↓↓↓
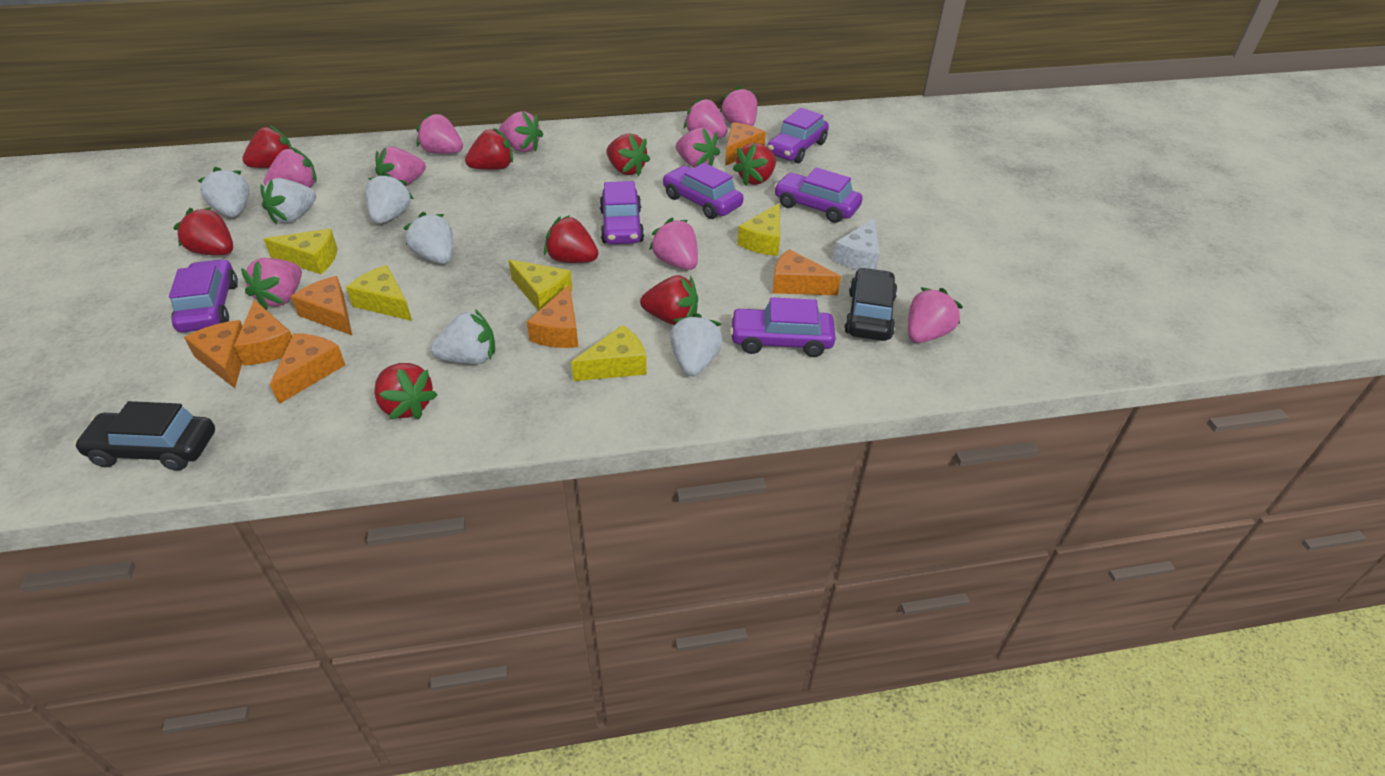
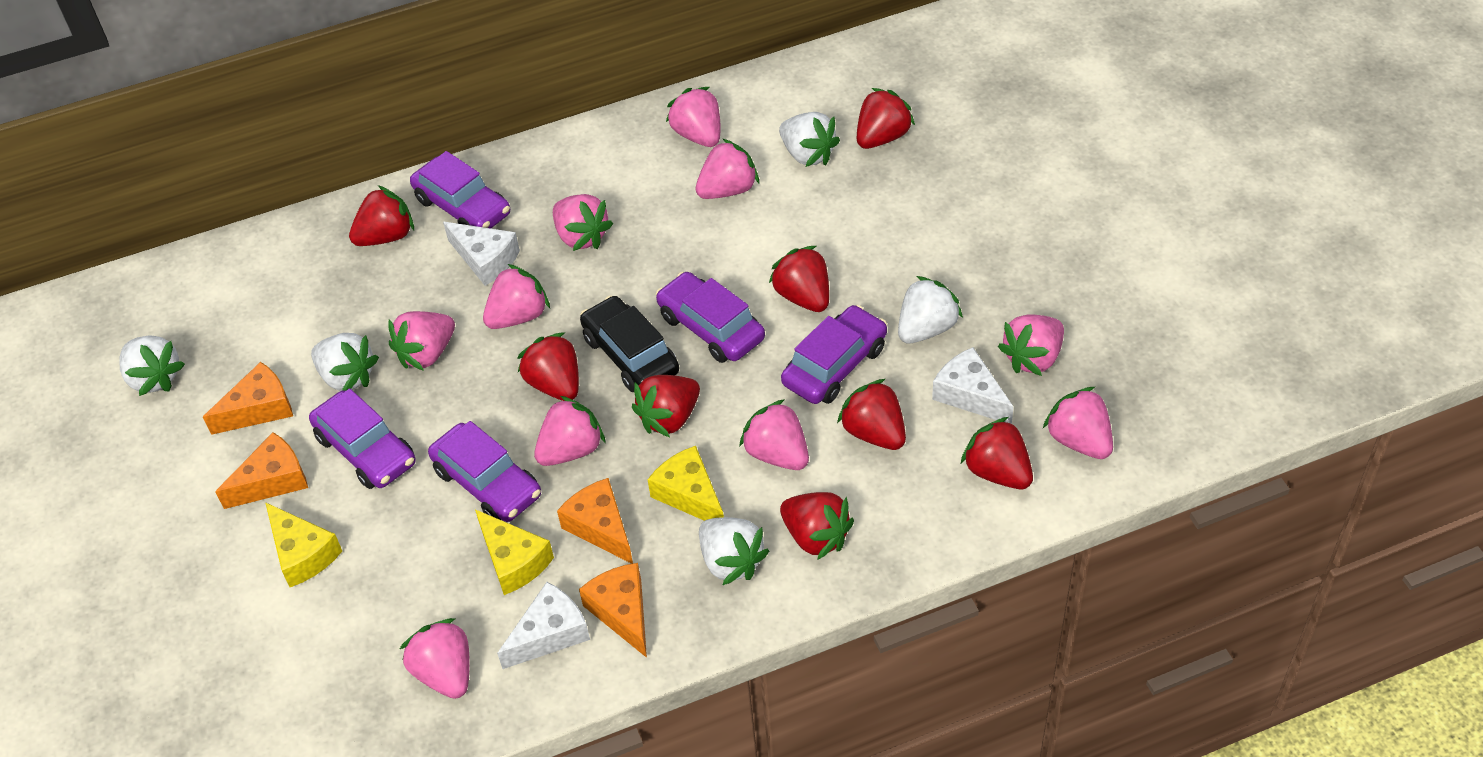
black car: 2 -> 1
orange cheese: 7 -> 4
purple car: 6 -> 5
white cheese: 1 -> 3
white strawberry: 6 -> 5
yellow cheese: 5 -> 3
↑↑↑
* Try it *
Every entry above needs to be duplicated precisely, and none of the pictures should appear.

* Response to the exercise *
black car: 2 -> 1
orange cheese: 7 -> 4
purple car: 6 -> 5
white cheese: 1 -> 3
white strawberry: 6 -> 5
yellow cheese: 5 -> 3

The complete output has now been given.